[Opening GIVEN DATA section]

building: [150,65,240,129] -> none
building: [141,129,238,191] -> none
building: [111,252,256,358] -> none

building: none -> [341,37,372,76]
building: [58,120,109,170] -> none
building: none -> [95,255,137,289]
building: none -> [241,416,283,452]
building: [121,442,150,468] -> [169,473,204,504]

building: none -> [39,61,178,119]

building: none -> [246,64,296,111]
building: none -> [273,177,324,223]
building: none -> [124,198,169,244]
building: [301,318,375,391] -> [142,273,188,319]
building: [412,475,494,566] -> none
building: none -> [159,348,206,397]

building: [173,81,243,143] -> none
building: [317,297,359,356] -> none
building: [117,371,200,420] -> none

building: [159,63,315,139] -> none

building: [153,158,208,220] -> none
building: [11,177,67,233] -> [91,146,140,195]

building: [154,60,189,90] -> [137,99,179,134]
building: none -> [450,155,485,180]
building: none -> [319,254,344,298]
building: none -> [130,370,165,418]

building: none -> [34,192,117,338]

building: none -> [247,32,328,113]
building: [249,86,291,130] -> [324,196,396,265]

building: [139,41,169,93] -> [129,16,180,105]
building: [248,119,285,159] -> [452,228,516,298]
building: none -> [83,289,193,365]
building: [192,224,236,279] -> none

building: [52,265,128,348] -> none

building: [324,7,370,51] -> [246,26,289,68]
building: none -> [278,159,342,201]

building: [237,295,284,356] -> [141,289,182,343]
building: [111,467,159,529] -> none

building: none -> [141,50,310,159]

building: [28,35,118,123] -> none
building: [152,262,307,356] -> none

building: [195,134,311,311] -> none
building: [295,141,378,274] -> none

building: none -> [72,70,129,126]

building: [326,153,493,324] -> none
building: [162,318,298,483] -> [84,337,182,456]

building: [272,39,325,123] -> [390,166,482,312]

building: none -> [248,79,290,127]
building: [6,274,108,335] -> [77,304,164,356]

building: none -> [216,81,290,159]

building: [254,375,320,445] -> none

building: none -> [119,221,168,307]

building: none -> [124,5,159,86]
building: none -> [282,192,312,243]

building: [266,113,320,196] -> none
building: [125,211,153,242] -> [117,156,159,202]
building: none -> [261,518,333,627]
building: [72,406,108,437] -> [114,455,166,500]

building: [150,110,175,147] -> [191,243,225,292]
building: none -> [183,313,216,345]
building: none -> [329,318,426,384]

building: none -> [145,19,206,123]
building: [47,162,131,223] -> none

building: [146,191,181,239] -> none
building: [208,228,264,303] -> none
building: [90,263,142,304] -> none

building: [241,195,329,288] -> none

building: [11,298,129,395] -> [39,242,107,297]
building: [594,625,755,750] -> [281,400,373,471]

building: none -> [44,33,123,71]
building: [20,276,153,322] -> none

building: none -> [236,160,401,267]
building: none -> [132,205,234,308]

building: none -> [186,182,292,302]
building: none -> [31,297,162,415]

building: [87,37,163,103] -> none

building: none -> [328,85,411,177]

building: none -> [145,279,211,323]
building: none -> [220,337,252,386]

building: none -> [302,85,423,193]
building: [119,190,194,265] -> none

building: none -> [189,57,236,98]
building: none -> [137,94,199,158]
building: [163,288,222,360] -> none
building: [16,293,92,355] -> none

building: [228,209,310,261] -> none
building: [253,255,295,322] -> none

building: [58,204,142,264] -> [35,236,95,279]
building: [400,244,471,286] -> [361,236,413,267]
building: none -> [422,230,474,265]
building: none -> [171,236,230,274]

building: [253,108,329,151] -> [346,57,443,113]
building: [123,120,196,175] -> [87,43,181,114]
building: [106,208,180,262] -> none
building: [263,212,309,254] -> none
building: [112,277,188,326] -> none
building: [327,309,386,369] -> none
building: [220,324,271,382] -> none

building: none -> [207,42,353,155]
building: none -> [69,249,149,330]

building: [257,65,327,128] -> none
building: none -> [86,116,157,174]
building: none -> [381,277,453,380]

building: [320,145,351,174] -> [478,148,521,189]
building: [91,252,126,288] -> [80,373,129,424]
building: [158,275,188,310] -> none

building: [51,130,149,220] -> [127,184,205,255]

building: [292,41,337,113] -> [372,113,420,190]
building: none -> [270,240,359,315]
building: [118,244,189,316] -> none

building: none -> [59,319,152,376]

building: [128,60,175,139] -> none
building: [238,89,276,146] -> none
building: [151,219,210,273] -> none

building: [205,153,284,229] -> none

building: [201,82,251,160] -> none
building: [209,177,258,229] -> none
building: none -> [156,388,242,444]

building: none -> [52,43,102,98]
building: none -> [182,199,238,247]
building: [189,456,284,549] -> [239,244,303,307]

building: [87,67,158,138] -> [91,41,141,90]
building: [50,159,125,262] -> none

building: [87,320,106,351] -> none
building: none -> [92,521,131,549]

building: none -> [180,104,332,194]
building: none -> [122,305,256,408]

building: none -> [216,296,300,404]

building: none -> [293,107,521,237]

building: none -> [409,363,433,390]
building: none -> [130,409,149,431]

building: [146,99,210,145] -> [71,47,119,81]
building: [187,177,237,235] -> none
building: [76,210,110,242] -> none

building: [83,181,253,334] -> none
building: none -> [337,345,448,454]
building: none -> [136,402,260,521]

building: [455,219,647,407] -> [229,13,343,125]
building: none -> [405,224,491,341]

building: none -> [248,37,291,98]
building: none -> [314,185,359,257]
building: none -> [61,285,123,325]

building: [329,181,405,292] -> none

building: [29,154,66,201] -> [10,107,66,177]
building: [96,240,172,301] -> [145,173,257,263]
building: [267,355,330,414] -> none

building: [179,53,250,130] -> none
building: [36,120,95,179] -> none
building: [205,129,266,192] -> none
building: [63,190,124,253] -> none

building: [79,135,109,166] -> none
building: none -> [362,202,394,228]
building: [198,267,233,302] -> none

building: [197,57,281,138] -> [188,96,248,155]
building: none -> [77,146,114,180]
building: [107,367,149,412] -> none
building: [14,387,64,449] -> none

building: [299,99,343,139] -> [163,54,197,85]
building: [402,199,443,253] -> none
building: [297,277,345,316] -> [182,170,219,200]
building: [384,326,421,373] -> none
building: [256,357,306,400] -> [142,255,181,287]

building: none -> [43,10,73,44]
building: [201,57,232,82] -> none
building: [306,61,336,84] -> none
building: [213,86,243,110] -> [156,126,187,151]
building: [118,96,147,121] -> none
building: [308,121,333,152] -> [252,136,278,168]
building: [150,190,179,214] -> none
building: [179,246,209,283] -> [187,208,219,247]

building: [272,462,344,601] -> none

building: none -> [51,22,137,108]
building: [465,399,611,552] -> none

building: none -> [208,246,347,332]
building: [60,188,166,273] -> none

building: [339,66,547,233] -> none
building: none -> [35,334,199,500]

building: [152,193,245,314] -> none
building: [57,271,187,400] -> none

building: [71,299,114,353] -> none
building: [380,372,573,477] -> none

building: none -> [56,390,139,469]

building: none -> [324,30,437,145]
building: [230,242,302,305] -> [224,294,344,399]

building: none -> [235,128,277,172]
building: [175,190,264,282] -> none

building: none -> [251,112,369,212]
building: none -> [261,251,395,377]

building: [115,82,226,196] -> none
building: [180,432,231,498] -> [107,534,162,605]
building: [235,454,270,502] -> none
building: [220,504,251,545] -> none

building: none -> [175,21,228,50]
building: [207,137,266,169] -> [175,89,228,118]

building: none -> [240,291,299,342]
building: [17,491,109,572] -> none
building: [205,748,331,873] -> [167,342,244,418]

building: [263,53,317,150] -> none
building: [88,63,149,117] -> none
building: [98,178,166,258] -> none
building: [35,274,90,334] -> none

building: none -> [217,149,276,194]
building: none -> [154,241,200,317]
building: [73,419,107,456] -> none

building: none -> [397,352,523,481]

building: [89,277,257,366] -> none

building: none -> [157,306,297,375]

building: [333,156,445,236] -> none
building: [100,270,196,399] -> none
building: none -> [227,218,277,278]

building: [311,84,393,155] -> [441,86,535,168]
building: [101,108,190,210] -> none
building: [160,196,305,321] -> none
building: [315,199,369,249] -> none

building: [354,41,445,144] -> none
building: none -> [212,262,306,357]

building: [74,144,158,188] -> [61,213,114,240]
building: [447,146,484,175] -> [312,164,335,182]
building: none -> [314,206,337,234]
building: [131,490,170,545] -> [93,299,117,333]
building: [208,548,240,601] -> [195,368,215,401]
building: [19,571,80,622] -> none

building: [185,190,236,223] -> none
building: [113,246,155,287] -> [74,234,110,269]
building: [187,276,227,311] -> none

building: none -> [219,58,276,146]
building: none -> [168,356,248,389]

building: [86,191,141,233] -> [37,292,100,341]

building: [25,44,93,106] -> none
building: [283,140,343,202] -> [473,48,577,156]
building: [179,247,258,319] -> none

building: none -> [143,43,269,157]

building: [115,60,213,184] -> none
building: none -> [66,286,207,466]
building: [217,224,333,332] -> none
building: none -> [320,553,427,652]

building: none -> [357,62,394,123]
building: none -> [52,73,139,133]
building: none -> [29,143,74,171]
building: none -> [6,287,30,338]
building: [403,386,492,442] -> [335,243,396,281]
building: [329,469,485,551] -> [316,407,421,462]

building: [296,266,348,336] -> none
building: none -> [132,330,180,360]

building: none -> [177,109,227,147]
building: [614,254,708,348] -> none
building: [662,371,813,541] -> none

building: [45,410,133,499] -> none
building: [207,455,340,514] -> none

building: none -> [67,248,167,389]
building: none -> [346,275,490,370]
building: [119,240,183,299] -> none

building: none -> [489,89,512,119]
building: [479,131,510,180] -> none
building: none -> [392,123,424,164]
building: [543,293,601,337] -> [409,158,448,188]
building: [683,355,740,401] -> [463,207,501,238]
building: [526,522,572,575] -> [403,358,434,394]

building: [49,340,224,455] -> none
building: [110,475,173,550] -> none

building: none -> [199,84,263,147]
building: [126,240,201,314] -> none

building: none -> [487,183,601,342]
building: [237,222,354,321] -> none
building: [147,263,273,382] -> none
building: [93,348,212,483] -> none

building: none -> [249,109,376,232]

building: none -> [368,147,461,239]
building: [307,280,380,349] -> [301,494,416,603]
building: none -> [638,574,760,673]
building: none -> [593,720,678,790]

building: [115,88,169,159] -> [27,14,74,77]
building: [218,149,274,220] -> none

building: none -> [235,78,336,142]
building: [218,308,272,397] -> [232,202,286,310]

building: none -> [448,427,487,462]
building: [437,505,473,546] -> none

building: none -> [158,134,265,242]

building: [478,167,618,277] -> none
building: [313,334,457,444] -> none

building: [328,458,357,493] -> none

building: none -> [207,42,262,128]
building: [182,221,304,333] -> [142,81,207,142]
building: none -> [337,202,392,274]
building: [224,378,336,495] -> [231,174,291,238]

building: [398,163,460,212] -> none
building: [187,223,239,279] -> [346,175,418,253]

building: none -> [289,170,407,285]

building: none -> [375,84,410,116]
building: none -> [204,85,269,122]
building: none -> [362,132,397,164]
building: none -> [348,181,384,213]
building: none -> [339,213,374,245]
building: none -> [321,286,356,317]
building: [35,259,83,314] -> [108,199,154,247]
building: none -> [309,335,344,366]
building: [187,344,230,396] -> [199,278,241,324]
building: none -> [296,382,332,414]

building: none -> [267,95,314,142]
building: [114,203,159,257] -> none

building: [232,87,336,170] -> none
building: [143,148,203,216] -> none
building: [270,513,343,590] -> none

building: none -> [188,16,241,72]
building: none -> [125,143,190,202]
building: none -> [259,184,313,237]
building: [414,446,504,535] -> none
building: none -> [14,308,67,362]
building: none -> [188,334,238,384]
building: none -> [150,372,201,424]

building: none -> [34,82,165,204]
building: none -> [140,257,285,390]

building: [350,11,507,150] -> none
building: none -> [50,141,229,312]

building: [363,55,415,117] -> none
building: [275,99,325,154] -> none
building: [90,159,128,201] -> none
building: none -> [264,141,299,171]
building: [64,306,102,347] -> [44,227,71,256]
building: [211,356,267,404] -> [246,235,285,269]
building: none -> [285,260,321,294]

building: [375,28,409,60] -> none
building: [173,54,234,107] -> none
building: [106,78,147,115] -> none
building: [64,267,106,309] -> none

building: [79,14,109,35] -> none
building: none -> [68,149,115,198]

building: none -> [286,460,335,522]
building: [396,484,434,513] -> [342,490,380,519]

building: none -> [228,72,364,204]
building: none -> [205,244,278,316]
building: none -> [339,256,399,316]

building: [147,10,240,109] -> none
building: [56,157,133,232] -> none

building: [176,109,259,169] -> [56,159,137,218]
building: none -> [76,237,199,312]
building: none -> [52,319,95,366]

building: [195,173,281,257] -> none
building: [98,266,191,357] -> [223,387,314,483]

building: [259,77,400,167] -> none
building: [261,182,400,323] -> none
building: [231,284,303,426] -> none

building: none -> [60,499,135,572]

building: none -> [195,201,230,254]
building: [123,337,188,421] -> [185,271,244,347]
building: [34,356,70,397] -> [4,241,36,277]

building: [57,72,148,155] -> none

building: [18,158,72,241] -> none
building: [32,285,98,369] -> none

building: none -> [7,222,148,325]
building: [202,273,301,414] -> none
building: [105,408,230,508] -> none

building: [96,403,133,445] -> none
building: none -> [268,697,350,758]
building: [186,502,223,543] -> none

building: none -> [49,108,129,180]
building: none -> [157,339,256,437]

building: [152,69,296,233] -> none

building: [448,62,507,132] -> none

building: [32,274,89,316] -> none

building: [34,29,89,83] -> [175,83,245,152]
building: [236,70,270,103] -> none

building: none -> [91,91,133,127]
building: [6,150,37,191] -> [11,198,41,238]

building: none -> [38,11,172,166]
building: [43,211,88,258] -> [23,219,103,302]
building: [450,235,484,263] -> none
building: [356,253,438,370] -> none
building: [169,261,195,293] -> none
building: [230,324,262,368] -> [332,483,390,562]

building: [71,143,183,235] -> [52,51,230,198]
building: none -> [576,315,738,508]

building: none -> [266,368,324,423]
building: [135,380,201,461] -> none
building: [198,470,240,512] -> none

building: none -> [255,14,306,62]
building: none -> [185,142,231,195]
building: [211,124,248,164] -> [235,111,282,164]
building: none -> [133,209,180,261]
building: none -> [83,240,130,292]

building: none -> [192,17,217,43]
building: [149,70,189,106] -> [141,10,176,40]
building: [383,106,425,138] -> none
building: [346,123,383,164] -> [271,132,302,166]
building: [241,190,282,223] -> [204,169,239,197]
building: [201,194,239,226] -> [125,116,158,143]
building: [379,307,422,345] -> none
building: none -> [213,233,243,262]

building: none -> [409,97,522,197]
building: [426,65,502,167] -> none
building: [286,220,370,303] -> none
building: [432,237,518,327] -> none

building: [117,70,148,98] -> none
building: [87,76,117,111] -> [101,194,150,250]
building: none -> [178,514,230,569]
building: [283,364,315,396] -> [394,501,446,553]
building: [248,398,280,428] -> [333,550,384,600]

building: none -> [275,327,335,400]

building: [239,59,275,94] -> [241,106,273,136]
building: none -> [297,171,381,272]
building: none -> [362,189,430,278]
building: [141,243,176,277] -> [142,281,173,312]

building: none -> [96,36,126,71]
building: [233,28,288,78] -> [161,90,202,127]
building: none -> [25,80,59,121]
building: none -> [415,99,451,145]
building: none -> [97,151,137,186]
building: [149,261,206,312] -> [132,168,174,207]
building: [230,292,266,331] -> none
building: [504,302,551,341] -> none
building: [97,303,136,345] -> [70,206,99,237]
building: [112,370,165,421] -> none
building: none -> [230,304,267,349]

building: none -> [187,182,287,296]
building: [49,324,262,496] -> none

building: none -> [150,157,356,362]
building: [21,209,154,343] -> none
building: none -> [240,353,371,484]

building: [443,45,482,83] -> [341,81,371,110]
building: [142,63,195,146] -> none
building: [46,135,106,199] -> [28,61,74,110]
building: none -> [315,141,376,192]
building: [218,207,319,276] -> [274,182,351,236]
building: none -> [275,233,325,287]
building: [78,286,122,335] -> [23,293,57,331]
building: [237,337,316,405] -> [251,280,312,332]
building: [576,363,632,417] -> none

[Closing GIVEN DATA section]

**EXERCISE DESCRIPTION**. Your task is to repeat the records exactly. Begin at their first line and stop after the line containing "building: [152,262,307,356] -> none".

**WRITTEN ANSWER**.
building: [150,65,240,129] -> none
building: [141,129,238,191] -> none
building: [111,252,256,358] -> none

building: none -> [341,37,372,76]
building: [58,120,109,170] -> none
building: none -> [95,255,137,289]
building: none -> [241,416,283,452]
building: [121,442,150,468] -> [169,473,204,504]

building: none -> [39,61,178,119]

building: none -> [246,64,296,111]
building: none -> [273,177,324,223]
building: none -> [124,198,169,244]
building: [301,318,375,391] -> [142,273,188,319]
building: [412,475,494,566] -> none
building: none -> [159,348,206,397]

building: [173,81,243,143] -> none
building: [317,297,359,356] -> none
building: [117,371,200,420] -> none

building: [159,63,315,139] -> none

building: [153,158,208,220] -> none
building: [11,177,67,233] -> [91,146,140,195]

building: [154,60,189,90] -> [137,99,179,134]
building: none -> [450,155,485,180]
building: none -> [319,254,344,298]
building: none -> [130,370,165,418]

building: none -> [34,192,117,338]

building: none -> [247,32,328,113]
building: [249,86,291,130] -> [324,196,396,265]

building: [139,41,169,93] -> [129,16,180,105]
building: [248,119,285,159] -> [452,228,516,298]
building: none -> [83,289,193,365]
building: [192,224,236,279] -> none

building: [52,265,128,348] -> none

building: [324,7,370,51] -> [246,26,289,68]
building: none -> [278,159,342,201]

building: [237,295,284,356] -> [141,289,182,343]
building: [111,467,159,529] -> none

building: none -> [141,50,310,159]

building: [28,35,118,123] -> none
building: [152,262,307,356] -> none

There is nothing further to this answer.